Object tracking records:
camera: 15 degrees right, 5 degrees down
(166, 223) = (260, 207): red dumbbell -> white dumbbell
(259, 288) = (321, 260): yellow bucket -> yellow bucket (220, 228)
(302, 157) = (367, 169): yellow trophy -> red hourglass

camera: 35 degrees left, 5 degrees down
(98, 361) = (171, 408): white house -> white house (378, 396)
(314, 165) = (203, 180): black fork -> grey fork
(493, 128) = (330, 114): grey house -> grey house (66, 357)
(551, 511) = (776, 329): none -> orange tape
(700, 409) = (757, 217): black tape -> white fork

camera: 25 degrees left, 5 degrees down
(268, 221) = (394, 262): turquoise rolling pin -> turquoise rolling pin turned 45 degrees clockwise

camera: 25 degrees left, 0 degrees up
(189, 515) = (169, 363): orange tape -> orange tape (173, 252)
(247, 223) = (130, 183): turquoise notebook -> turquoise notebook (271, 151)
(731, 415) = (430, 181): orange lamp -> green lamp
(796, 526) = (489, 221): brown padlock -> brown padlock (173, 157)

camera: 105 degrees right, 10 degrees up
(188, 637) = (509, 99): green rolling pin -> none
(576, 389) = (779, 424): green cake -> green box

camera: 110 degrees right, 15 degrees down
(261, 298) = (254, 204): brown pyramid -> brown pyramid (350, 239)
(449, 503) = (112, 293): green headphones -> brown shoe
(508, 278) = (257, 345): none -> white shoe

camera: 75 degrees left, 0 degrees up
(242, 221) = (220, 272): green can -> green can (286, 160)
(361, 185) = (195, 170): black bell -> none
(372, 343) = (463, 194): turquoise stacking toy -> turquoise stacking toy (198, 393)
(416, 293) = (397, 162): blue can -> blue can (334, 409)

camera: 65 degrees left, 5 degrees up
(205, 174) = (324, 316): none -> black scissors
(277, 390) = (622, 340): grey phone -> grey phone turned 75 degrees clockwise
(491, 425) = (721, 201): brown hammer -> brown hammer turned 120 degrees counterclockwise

§ **What needs to be done**
Your answer must be the line with "(242, 221) = (220, 272): green" and all lines after it through the final line of the entries, copied exactly and with nothing added.

§ **Result for this exercise**
(242, 221) = (220, 272): green can -> green can (286, 160)
(361, 185) = (195, 170): black bell -> none
(372, 343) = (463, 194): turquoise stacking toy -> turquoise stacking toy (198, 393)
(416, 293) = (397, 162): blue can -> blue can (334, 409)

camera: 65 degrees left, 5 degrees up
(205, 174) = (324, 316): none -> black scissors
(277, 390) = (622, 340): grey phone -> grey phone turned 75 degrees clockwise
(491, 425) = (721, 201): brown hammer -> brown hammer turned 120 degrees counterclockwise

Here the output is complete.